------ Supplied records

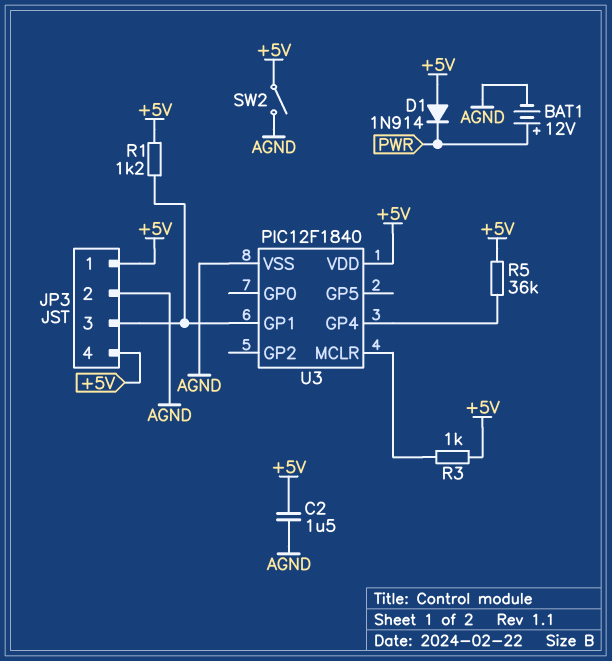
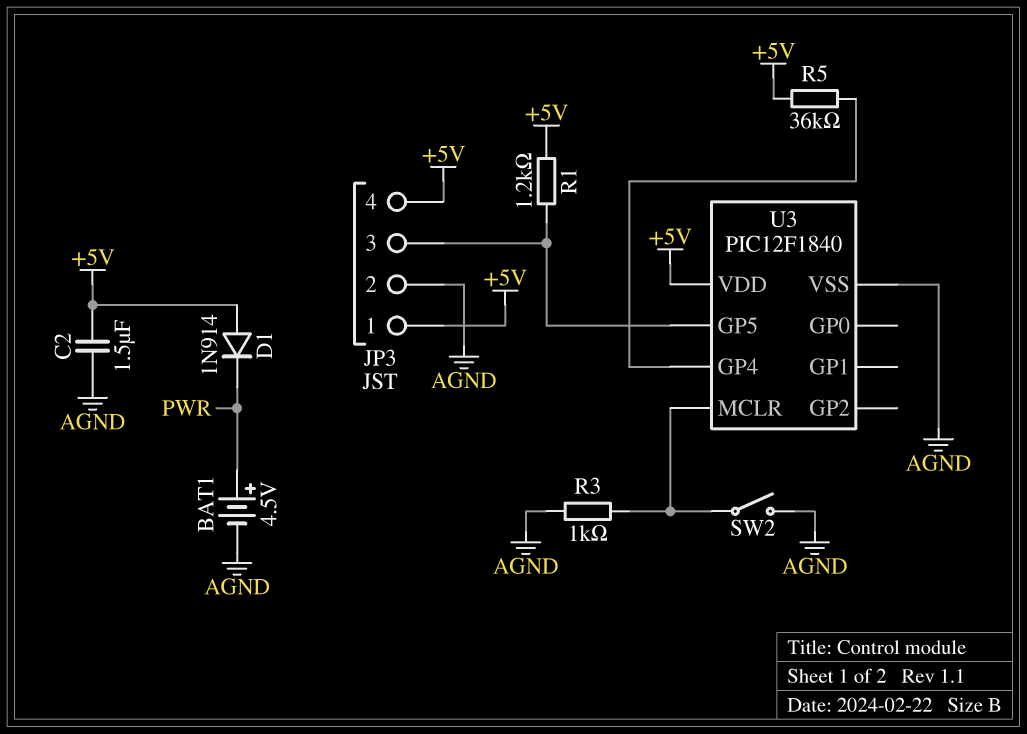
BAT1: 12V (plus PWR, minus AGND) -> 4.5V (plus PWR, minus AGND)
R3: 1k (+5V, U3/MCLR) -> 1k (AGND, U3/MCLR)
SW2: switch (+5V, AGND) -> switch (AGND, U3/MCLR)
U3 pin GP1: JP3/3 -> none
U3 pin GP5: none -> JP3/3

------------

Work required>
Every line from the one containing "R3: 1k (+5V, U3/MCLR) -> 1k (AGND, U3/MCLR)" through the end of the entries above must be echoed exactly, with both ends kept.

Worked solution>
R3: 1k (+5V, U3/MCLR) -> 1k (AGND, U3/MCLR)
SW2: switch (+5V, AGND) -> switch (AGND, U3/MCLR)
U3 pin GP1: JP3/3 -> none
U3 pin GP5: none -> JP3/3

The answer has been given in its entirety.